Directions for this task:
Look below for lines that hold the string "yellow" and copy each one.

(Stored data)
━━━━━━━━

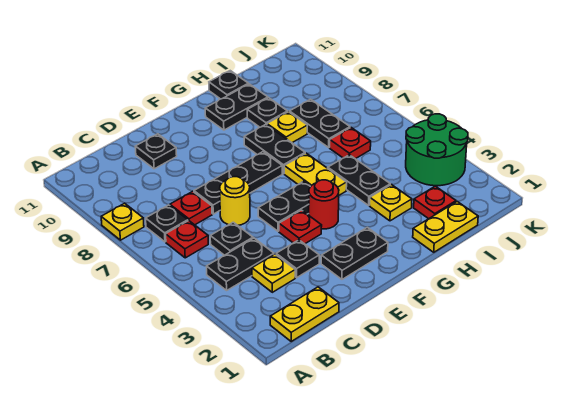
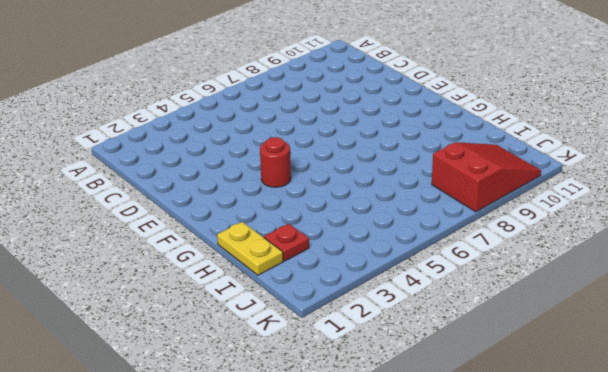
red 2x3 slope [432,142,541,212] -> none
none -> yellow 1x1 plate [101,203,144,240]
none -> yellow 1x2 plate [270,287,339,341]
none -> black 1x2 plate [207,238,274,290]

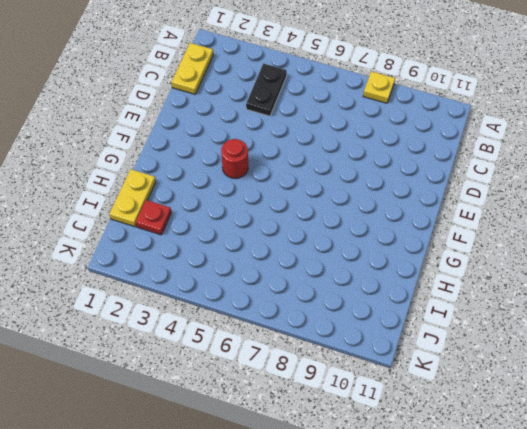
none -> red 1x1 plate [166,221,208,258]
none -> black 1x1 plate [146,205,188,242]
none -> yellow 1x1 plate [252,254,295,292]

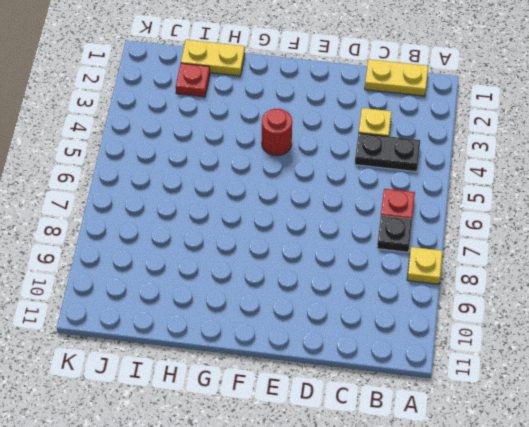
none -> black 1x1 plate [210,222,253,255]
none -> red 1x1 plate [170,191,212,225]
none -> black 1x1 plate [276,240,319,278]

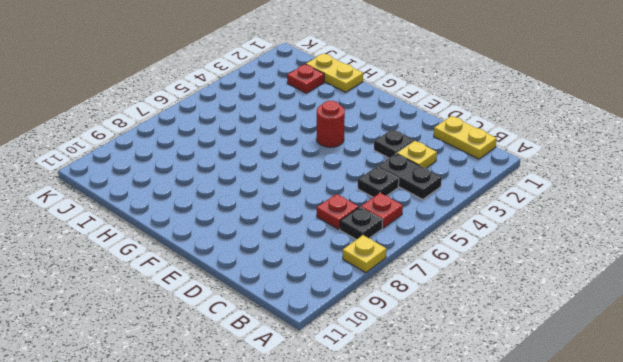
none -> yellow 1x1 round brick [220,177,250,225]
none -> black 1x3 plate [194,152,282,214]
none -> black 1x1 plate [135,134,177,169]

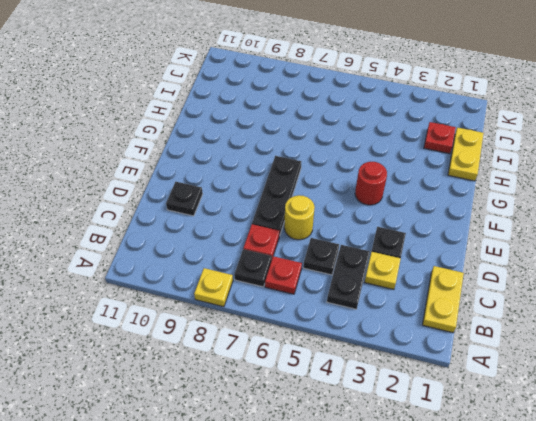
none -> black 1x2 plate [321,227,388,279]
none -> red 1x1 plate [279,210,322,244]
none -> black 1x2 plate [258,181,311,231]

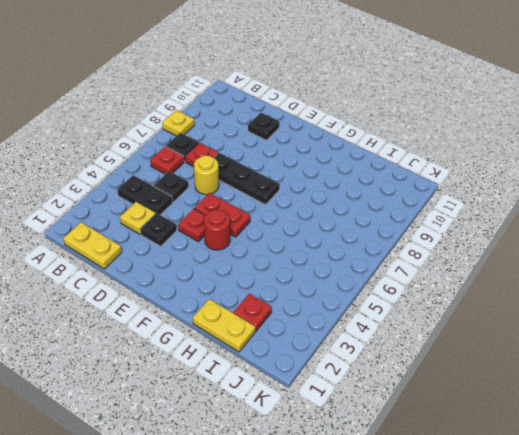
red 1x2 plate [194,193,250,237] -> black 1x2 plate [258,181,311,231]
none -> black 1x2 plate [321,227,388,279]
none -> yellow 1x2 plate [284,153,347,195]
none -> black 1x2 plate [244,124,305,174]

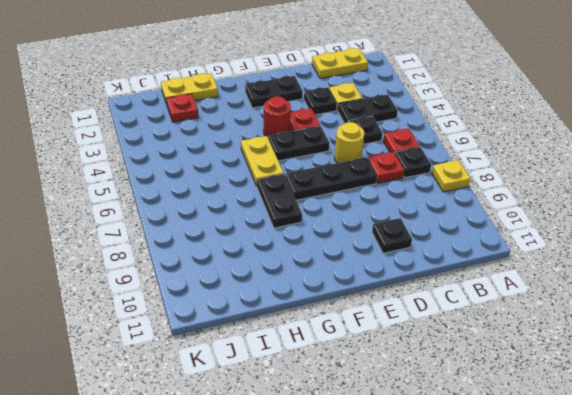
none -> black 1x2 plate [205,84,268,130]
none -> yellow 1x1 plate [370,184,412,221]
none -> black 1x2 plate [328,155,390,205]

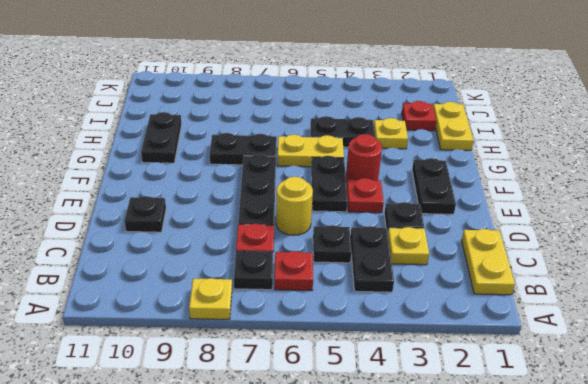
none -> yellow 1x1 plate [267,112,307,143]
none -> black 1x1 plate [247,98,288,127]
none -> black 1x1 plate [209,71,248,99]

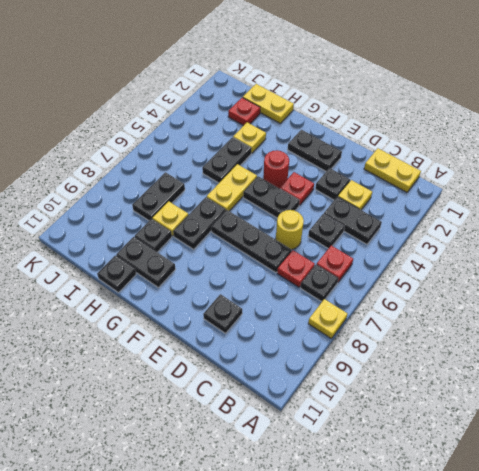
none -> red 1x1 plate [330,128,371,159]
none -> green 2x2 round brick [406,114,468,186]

━━━━━━━━

Solution to this task:
none -> yellow 1x1 plate [101,203,144,240]
none -> yellow 1x2 plate [270,287,339,341]
none -> yellow 1x1 plate [252,254,295,292]
none -> yellow 1x1 round brick [220,177,250,225]
none -> yellow 1x2 plate [284,153,347,195]
none -> yellow 1x1 plate [370,184,412,221]
none -> yellow 1x1 plate [267,112,307,143]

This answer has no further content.